* [DATASET]:
+++++

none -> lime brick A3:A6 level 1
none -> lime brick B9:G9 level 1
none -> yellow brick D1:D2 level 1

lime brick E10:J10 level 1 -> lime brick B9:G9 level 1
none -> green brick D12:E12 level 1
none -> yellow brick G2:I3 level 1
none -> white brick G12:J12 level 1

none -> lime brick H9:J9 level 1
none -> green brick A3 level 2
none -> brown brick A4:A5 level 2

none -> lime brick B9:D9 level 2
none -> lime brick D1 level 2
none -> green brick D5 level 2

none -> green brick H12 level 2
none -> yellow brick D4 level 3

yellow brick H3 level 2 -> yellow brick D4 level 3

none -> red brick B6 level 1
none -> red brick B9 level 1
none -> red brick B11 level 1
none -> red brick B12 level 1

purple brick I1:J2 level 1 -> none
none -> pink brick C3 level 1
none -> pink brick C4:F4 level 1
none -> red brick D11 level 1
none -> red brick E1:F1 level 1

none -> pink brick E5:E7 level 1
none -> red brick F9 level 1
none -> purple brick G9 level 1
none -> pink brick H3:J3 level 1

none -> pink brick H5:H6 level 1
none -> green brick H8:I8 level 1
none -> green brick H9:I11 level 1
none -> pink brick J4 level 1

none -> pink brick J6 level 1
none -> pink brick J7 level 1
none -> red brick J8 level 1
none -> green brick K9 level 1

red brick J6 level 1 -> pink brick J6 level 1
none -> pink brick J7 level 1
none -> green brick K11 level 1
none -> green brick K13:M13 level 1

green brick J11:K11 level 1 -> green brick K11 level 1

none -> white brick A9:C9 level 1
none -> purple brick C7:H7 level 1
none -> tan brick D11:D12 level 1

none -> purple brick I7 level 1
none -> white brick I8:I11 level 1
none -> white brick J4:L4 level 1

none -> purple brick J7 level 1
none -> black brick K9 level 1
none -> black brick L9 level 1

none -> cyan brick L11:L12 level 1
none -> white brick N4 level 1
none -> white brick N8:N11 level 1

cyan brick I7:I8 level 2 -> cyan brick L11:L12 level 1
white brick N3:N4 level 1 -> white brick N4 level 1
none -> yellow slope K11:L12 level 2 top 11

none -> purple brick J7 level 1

+++++

The records above need to be written out again. Keep them exact.

none -> lime brick A3:A6 level 1
none -> lime brick B9:G9 level 1
none -> yellow brick D1:D2 level 1

lime brick E10:J10 level 1 -> lime brick B9:G9 level 1
none -> green brick D12:E12 level 1
none -> yellow brick G2:I3 level 1
none -> white brick G12:J12 level 1

none -> lime brick H9:J9 level 1
none -> green brick A3 level 2
none -> brown brick A4:A5 level 2

none -> lime brick B9:D9 level 2
none -> lime brick D1 level 2
none -> green brick D5 level 2

none -> green brick H12 level 2
none -> yellow brick D4 level 3

yellow brick H3 level 2 -> yellow brick D4 level 3

none -> red brick B6 level 1
none -> red brick B9 level 1
none -> red brick B11 level 1
none -> red brick B12 level 1

purple brick I1:J2 level 1 -> none
none -> pink brick C3 level 1
none -> pink brick C4:F4 level 1
none -> red brick D11 level 1
none -> red brick E1:F1 level 1

none -> pink brick E5:E7 level 1
none -> red brick F9 level 1
none -> purple brick G9 level 1
none -> pink brick H3:J3 level 1

none -> pink brick H5:H6 level 1
none -> green brick H8:I8 level 1
none -> green brick H9:I11 level 1
none -> pink brick J4 level 1

none -> pink brick J6 level 1
none -> pink brick J7 level 1
none -> red brick J8 level 1
none -> green brick K9 level 1

red brick J6 level 1 -> pink brick J6 level 1
none -> pink brick J7 level 1
none -> green brick K11 level 1
none -> green brick K13:M13 level 1

green brick J11:K11 level 1 -> green brick K11 level 1

none -> white brick A9:C9 level 1
none -> purple brick C7:H7 level 1
none -> tan brick D11:D12 level 1

none -> purple brick I7 level 1
none -> white brick I8:I11 level 1
none -> white brick J4:L4 level 1

none -> purple brick J7 level 1
none -> black brick K9 level 1
none -> black brick L9 level 1

none -> cyan brick L11:L12 level 1
none -> white brick N4 level 1
none -> white brick N8:N11 level 1

cyan brick I7:I8 level 2 -> cyan brick L11:L12 level 1
white brick N3:N4 level 1 -> white brick N4 level 1
none -> yellow slope K11:L12 level 2 top 11

none -> purple brick J7 level 1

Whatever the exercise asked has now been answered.